* _To do_:
Provide the number of lines below containing the word "screwdriver", without any other words.

* _Available records_:
----------

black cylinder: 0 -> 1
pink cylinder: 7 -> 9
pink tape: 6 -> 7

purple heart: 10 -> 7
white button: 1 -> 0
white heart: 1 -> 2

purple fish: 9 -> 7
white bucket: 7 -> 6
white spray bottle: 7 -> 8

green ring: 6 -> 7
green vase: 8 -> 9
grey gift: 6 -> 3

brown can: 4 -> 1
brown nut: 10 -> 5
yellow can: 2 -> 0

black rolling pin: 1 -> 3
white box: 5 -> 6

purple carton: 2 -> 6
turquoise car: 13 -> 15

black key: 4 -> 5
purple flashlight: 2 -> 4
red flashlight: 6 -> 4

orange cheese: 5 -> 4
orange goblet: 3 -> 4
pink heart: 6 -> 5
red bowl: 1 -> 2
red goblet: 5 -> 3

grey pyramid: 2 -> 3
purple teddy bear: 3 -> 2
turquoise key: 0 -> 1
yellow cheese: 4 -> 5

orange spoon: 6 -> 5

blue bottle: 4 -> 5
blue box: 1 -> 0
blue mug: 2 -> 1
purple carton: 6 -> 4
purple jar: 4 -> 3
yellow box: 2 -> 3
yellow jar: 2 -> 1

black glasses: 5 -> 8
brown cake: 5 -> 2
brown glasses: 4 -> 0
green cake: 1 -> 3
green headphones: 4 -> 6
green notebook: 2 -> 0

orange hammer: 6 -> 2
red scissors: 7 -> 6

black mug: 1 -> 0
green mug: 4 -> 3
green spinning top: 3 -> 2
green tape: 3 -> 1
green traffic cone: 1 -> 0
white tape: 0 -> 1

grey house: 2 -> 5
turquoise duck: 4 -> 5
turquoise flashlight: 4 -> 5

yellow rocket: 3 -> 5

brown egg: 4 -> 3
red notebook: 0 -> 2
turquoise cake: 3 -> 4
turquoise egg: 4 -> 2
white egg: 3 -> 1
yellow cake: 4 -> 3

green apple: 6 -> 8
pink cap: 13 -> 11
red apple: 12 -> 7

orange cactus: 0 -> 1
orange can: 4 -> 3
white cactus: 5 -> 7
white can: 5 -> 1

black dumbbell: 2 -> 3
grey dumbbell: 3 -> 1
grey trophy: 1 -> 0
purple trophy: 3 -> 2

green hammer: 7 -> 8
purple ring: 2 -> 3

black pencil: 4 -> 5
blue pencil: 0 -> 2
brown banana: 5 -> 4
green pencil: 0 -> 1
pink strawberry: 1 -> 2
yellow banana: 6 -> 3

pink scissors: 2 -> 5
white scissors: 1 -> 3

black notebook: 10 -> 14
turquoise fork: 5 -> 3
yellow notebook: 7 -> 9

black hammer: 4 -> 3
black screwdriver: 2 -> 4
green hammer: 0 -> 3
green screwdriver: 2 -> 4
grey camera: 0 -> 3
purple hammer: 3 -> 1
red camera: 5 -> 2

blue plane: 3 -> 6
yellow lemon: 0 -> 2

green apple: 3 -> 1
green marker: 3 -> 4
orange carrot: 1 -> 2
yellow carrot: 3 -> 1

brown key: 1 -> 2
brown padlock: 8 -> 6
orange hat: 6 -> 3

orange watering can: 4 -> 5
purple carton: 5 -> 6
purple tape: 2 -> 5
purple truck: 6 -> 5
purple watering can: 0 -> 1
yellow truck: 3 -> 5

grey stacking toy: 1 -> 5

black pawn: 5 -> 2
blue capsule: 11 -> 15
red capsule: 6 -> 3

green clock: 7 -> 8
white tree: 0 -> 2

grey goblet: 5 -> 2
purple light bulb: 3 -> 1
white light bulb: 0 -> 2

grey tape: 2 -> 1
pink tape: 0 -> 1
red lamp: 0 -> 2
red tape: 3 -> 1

----------

* _Exercise response_:
2